__YOUR TASK__.
Only the lines from the one containing "blue arrow: (49, 19) -> (57, 19), size x1.6" through the end of the material should be printed, exactly as they appear. Leave out pictures.
=== Section Start ===
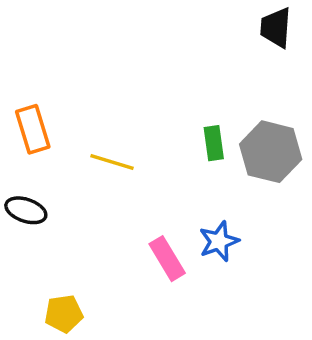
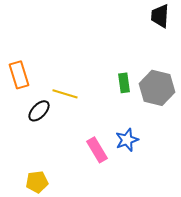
black ellipse: (26, 210) -> (39, 111), moved, turned -65

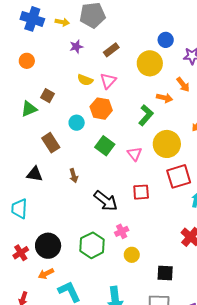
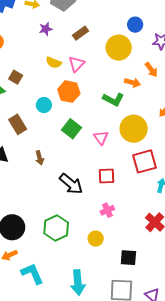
green L-shape: (146, 115) -> (113, 99), turned 75
pink cross: (122, 231) -> (107, 210), moved

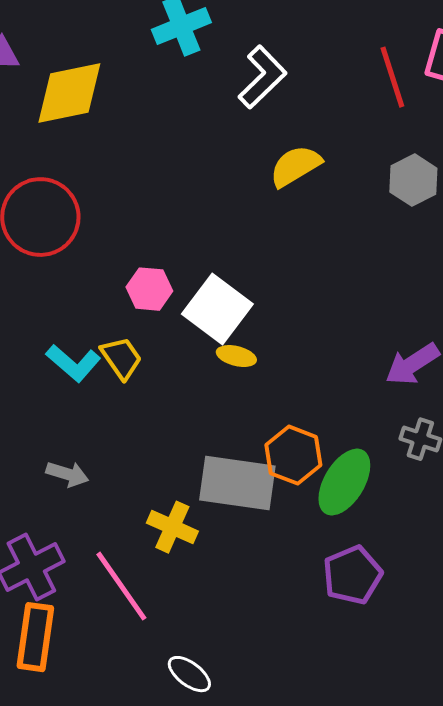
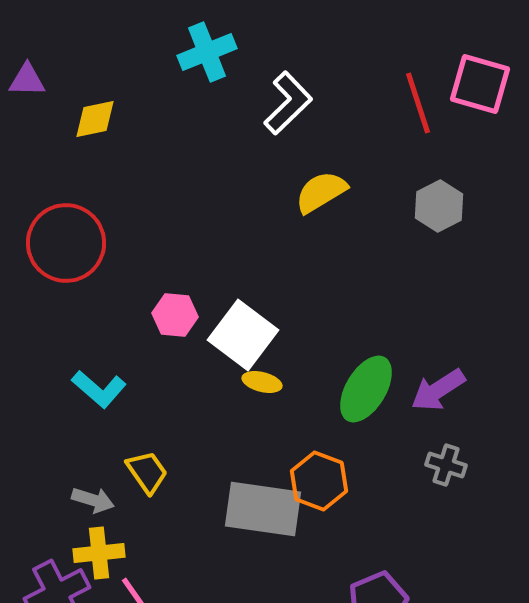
yellow diamond: (69, 93) -> (95, 119), size x0.6
yellow trapezoid: (121, 358) -> (147, 472), moved
green ellipse: (344, 482) -> (366, 389), moved
yellow cross: (172, 527) -> (99, 553), moved, turned -30

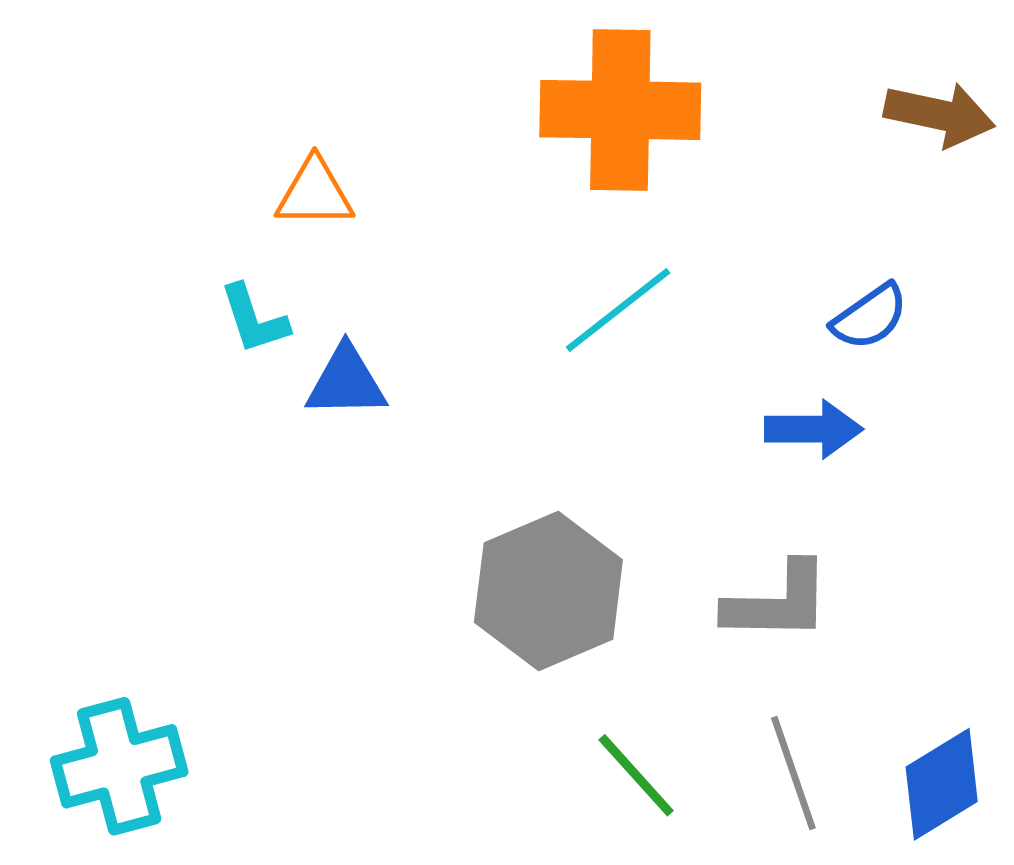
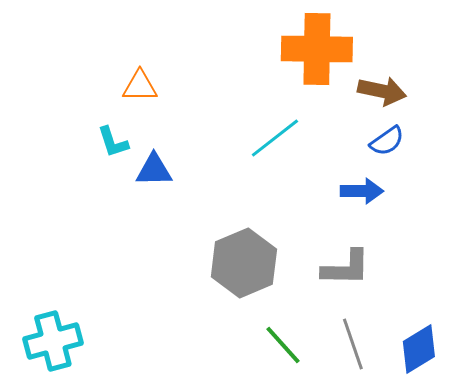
orange cross: (620, 110) -> (317, 49), moved
brown arrow: (939, 114) -> (382, 91), moved

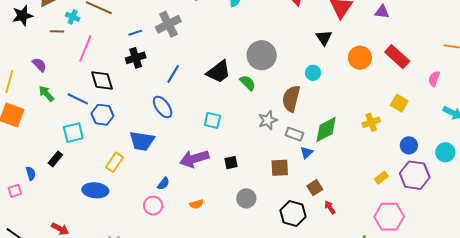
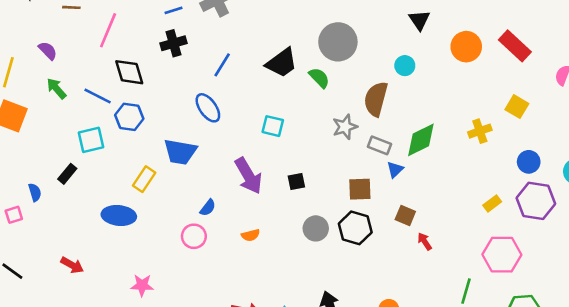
purple arrow: (194, 159) -> (248, 176), turned -104
brown square: (315, 188) -> (405, 215), turned -35
black hexagon: (293, 213) -> (355, 228), moved

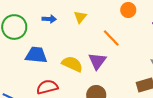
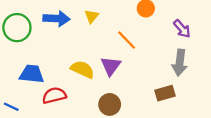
blue arrow: (49, 19) -> (57, 19), size x1.6
blue trapezoid: (36, 55) -> (32, 74), moved

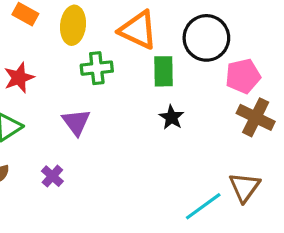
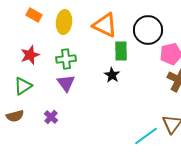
green cross: (97, 68) -> (66, 59), moved
black star: (171, 117) -> (112, 75), moved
=== Section End ===
__RESULT OF THIS EXERCISE__.
blue arrow: (49, 19) -> (57, 19), size x1.6
blue trapezoid: (36, 55) -> (32, 74), moved

green cross: (97, 68) -> (66, 59), moved
black star: (171, 117) -> (112, 75), moved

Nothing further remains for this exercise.